- **Data supplied**:
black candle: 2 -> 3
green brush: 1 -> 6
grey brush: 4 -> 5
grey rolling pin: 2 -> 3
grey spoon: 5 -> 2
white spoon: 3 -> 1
---
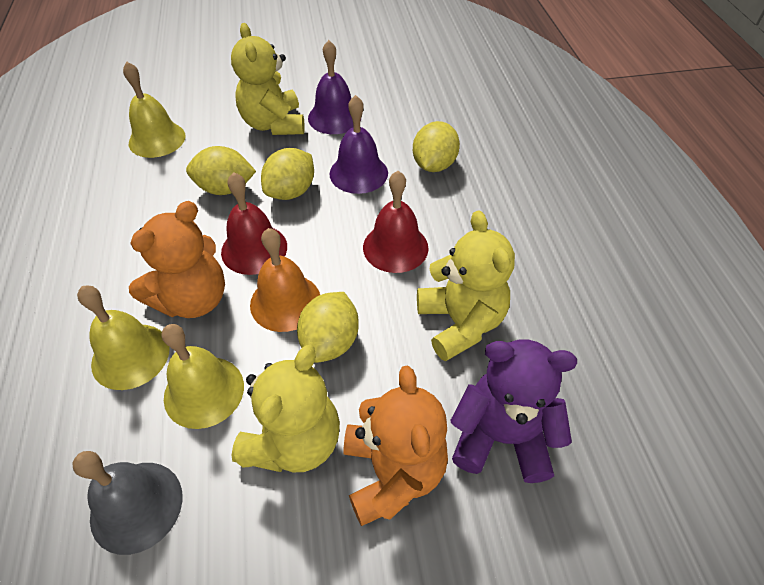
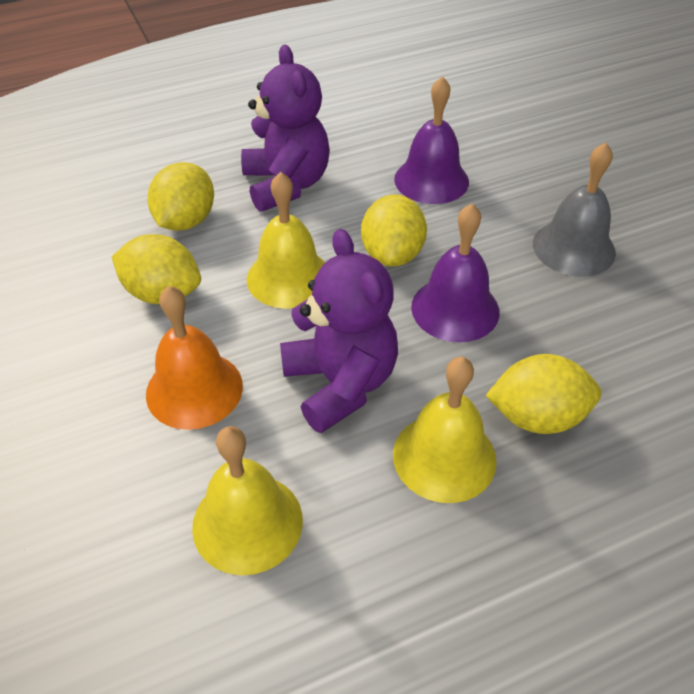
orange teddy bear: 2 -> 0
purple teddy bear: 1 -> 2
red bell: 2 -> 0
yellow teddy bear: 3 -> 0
==
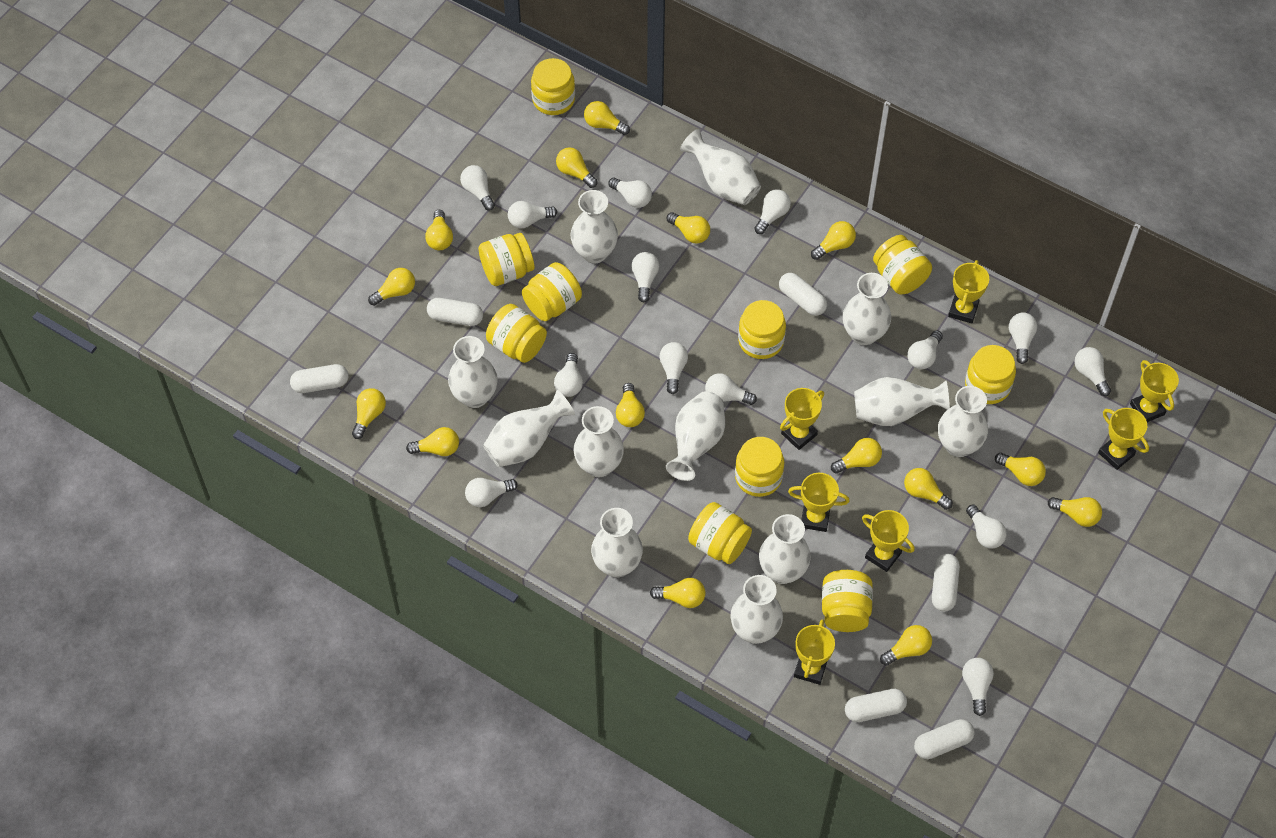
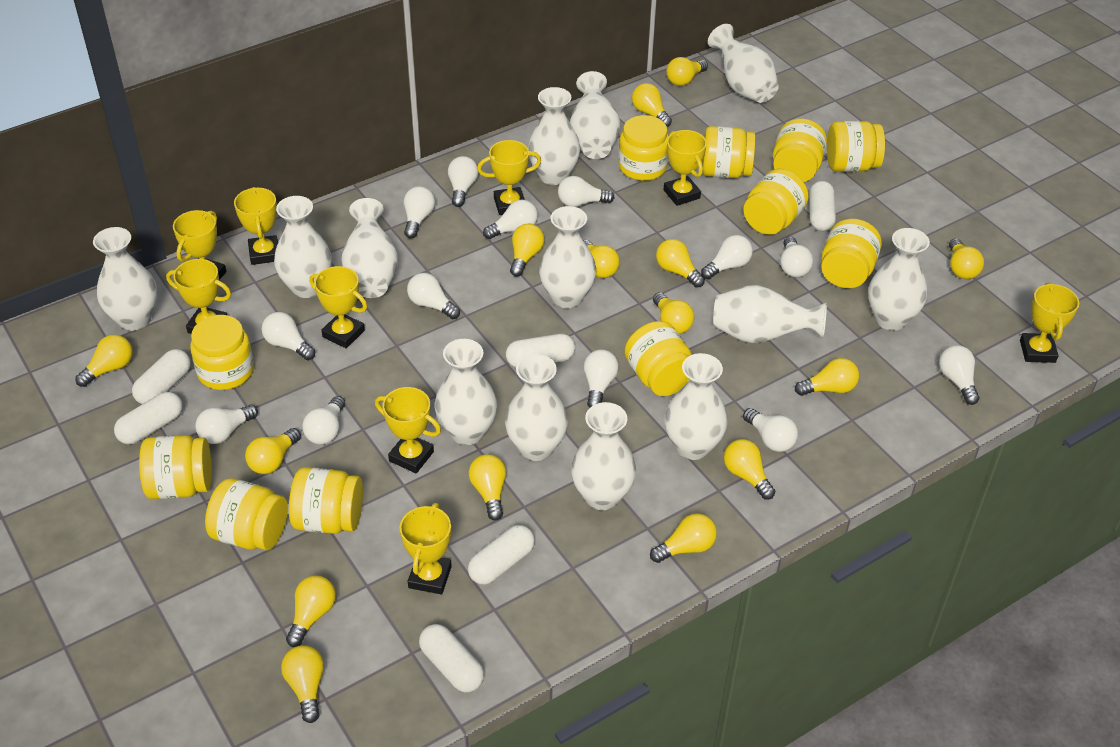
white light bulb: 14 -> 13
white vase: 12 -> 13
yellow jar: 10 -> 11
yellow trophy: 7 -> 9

- **Task objective**: When you reach the line with "black candle: 2 -> 3" in the records above, start writing out lines exactly, and stop once the line with "white spoon: 3 -> 1" has been written; include nothing else.

- **Answer**:
black candle: 2 -> 3
green brush: 1 -> 6
grey brush: 4 -> 5
grey rolling pin: 2 -> 3
grey spoon: 5 -> 2
white spoon: 3 -> 1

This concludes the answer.